▸ **Instructions to follow**
Only the text should be kept: print every entry below exactly and leave each image out.

......

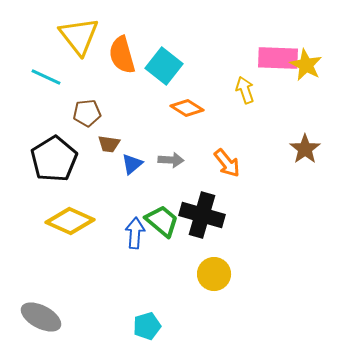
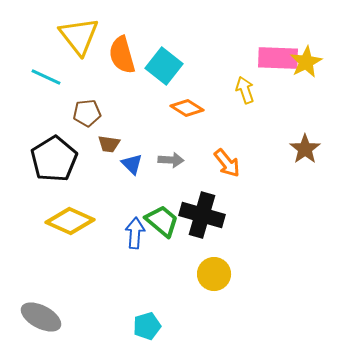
yellow star: moved 3 px up; rotated 16 degrees clockwise
blue triangle: rotated 35 degrees counterclockwise
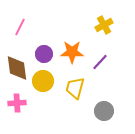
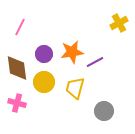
yellow cross: moved 15 px right, 2 px up
orange star: rotated 10 degrees counterclockwise
purple line: moved 5 px left; rotated 18 degrees clockwise
yellow circle: moved 1 px right, 1 px down
pink cross: rotated 18 degrees clockwise
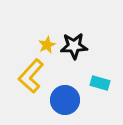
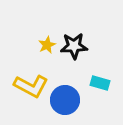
yellow L-shape: moved 10 px down; rotated 104 degrees counterclockwise
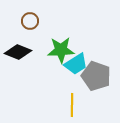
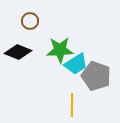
green star: moved 1 px left
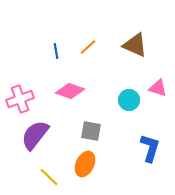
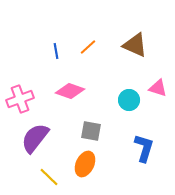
purple semicircle: moved 3 px down
blue L-shape: moved 6 px left
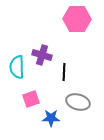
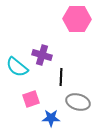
cyan semicircle: rotated 50 degrees counterclockwise
black line: moved 3 px left, 5 px down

......

▸ **Task response**
yellow star: moved 3 px up; rotated 16 degrees clockwise
blue triangle: rotated 35 degrees counterclockwise
yellow cross: moved 15 px right, 2 px up
orange star: rotated 10 degrees counterclockwise
purple line: moved 5 px left; rotated 18 degrees clockwise
yellow circle: moved 1 px right, 1 px down
pink cross: rotated 18 degrees clockwise
yellow L-shape: moved 10 px down; rotated 104 degrees counterclockwise
green star: moved 1 px left
purple semicircle: moved 3 px down
blue L-shape: moved 6 px left
cyan semicircle: rotated 50 degrees counterclockwise
black line: moved 3 px left, 5 px down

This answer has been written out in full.